**Exercise aim**. For this exercise, retype each line of the material below verbatim and omit any picture.

**Provided records**.
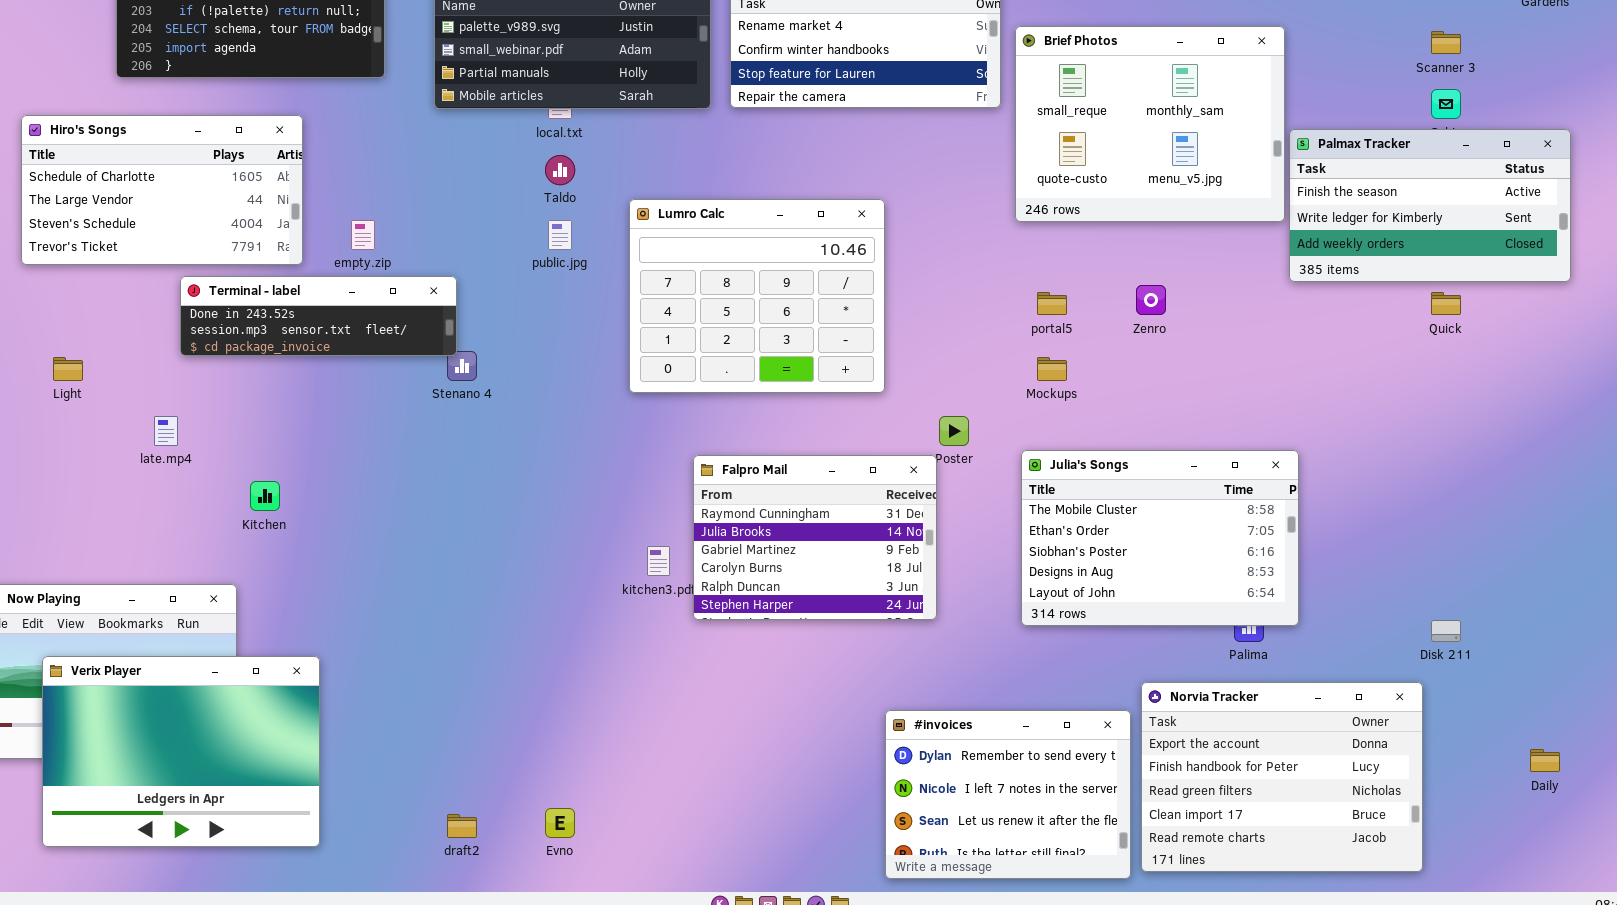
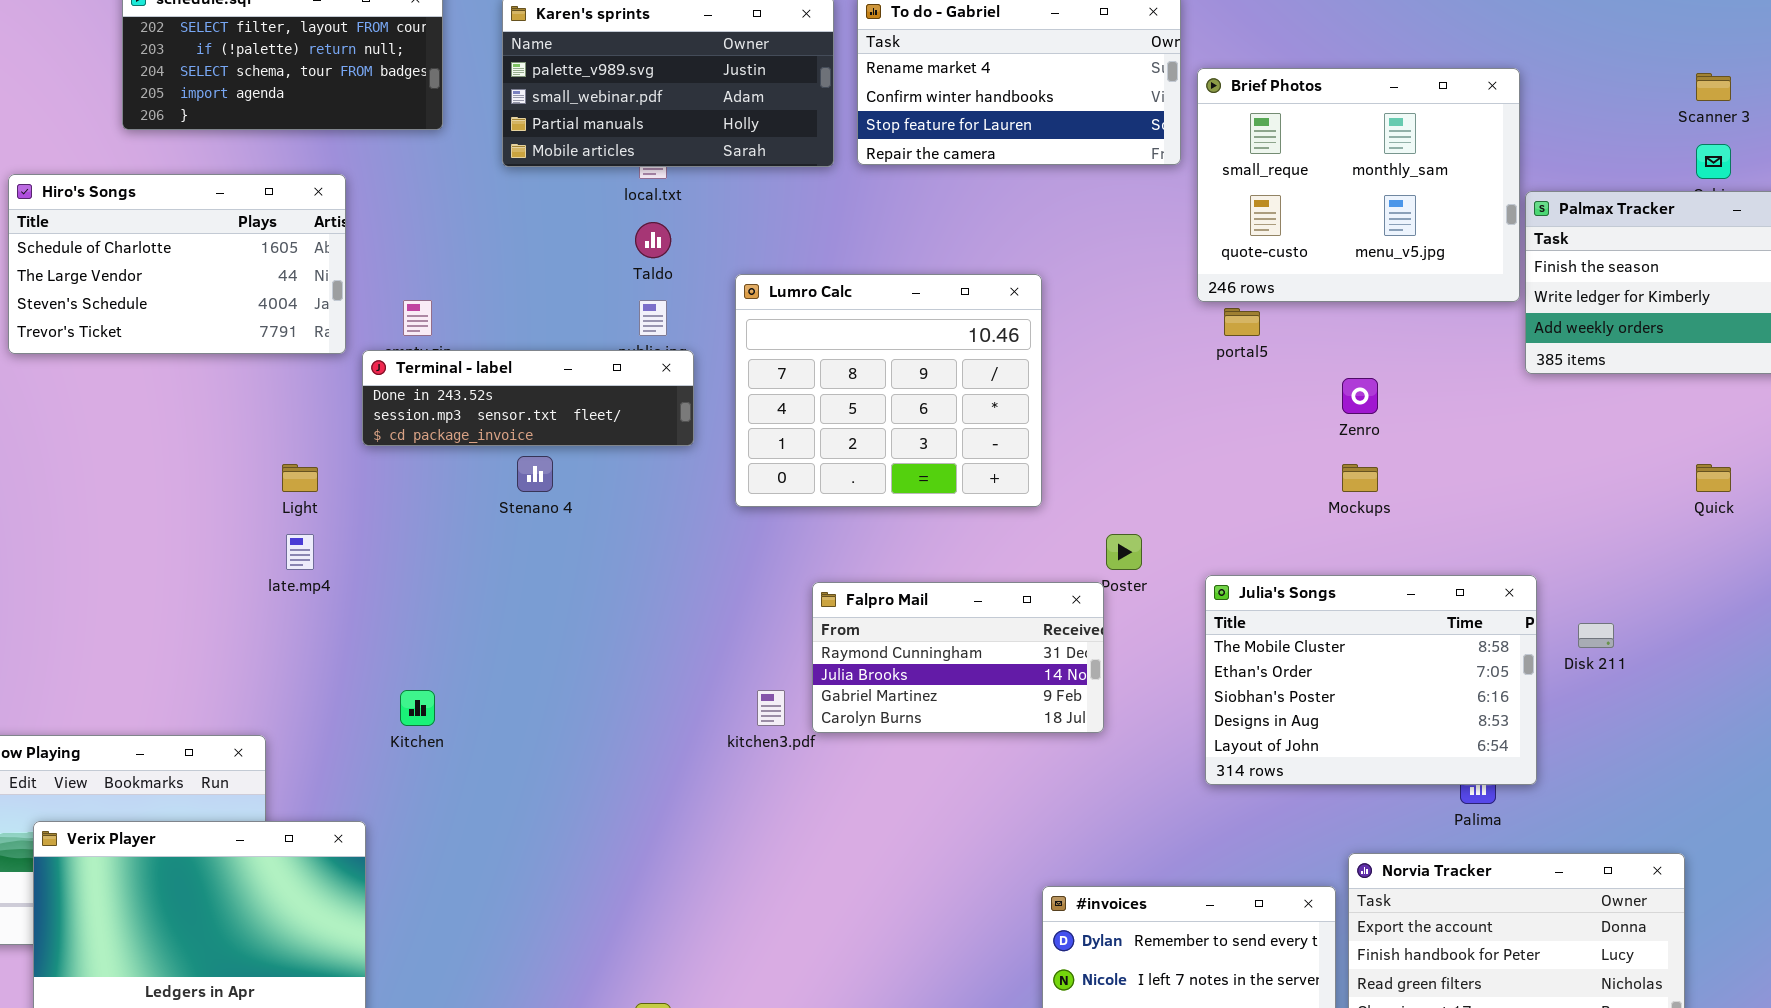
Terminal - label: [180,276,457,356] -> [362,350,694,446], moved
portal5: [1037,292,1067,315] -> [1224,308,1260,336], moved
Quick: [1431,292,1461,315] -> [1696,464,1731,492], moved
Light: [53,357,83,381] -> [282,464,318,492], moved
Mockups: [1037,357,1067,381] -> [1342,464,1378,492], moved
late.mp4: [154,416,178,446] -> [286,534,314,570], moved
Falpro Mail: [693,455,937,620] -> [812,582,1104,733], resized
Kitchen: [250,481,280,511] -> [400,690,435,726], moved
Disk 211: [1431,620,1461,642] -> [1578,623,1614,648], moved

**Exercise response**.
Terminal - label: [180,276,457,356] -> [362,350,694,446], moved
portal5: [1037,292,1067,315] -> [1224,308,1260,336], moved
Quick: [1431,292,1461,315] -> [1696,464,1731,492], moved
Light: [53,357,83,381] -> [282,464,318,492], moved
Mockups: [1037,357,1067,381] -> [1342,464,1378,492], moved
late.mp4: [154,416,178,446] -> [286,534,314,570], moved
Falpro Mail: [693,455,937,620] -> [812,582,1104,733], resized
Kitchen: [250,481,280,511] -> [400,690,435,726], moved
Disk 211: [1431,620,1461,642] -> [1578,623,1614,648], moved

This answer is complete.